*EXERCISE AIM*: Repeat exactly the line that contains "purple jar [383,565,435,640] -> none" and every line after it, down to the last line of the entries below. Do not include pictures.

*Object state change records*:
'''

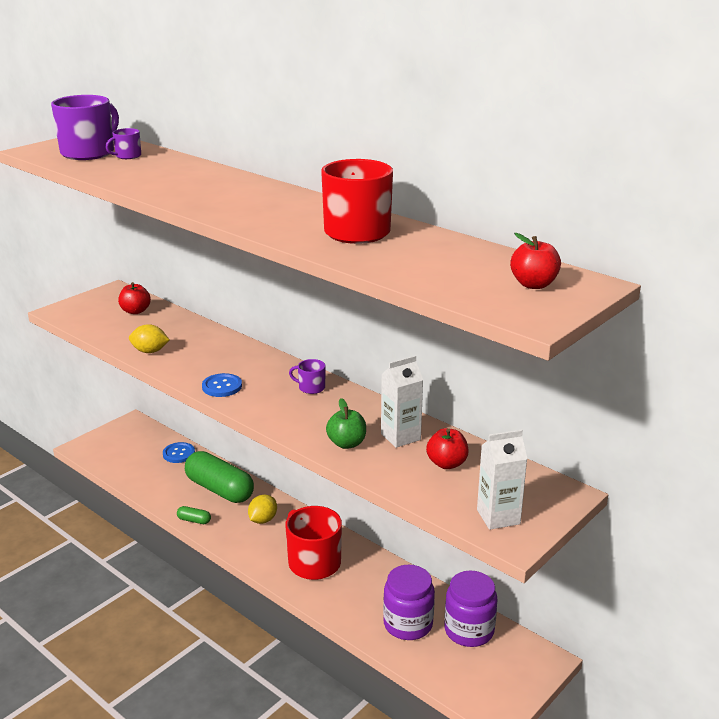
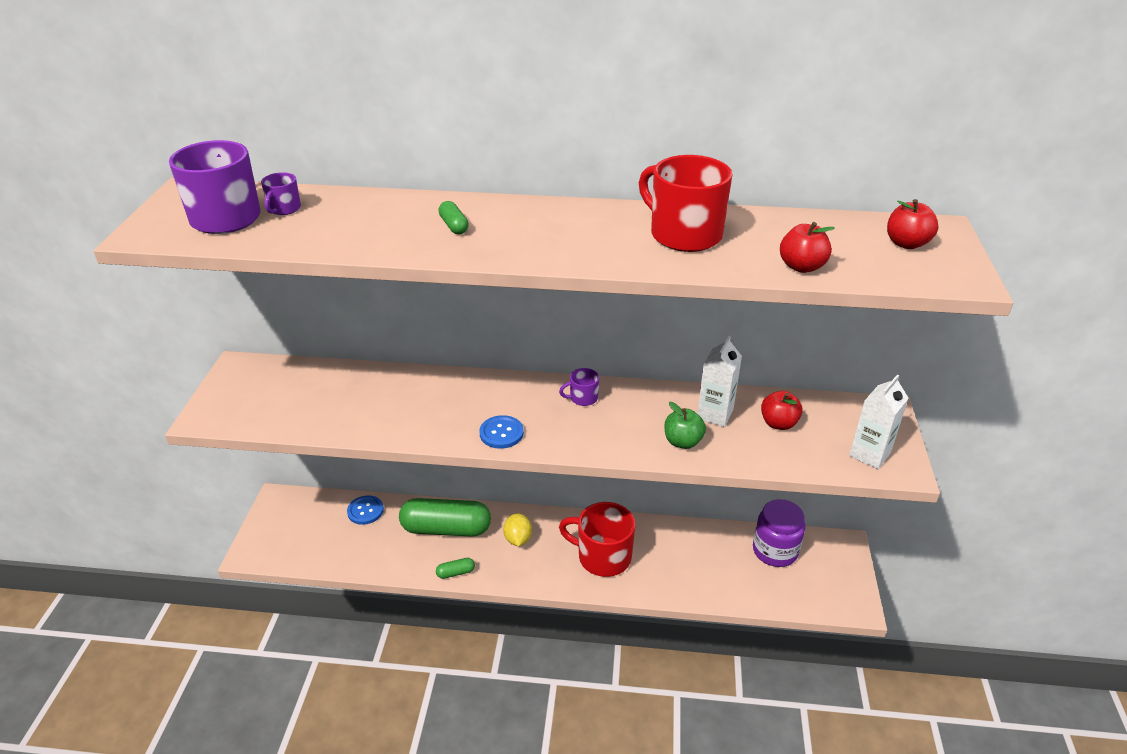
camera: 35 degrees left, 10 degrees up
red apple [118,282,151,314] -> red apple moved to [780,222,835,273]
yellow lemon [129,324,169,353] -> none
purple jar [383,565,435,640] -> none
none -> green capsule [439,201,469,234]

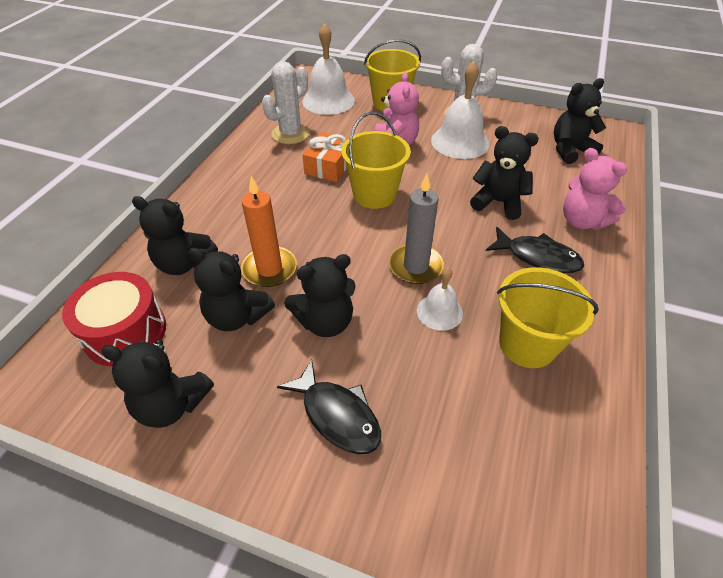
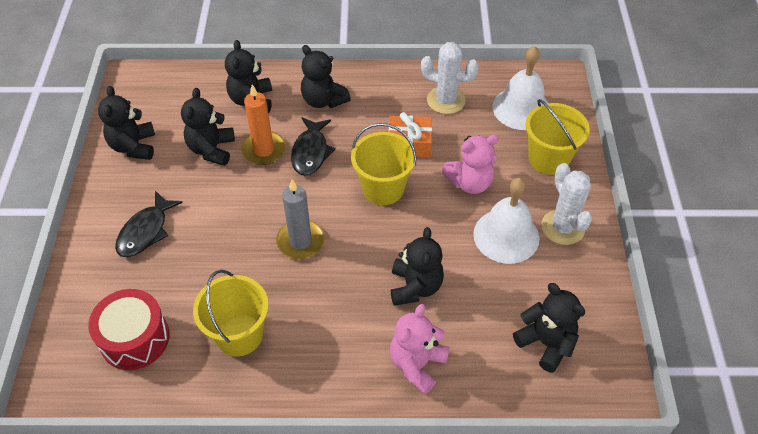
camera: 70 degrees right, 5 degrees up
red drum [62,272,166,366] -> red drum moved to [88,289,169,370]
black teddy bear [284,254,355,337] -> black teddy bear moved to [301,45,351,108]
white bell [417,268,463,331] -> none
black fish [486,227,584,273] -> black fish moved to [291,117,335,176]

'''

*RESPONSE FOR THIS EXERCISE*:
purple jar [383,565,435,640] -> none
none -> green capsule [439,201,469,234]

camera: 70 degrees right, 5 degrees up
red drum [62,272,166,366] -> red drum moved to [88,289,169,370]
black teddy bear [284,254,355,337] -> black teddy bear moved to [301,45,351,108]
white bell [417,268,463,331] -> none
black fish [486,227,584,273] -> black fish moved to [291,117,335,176]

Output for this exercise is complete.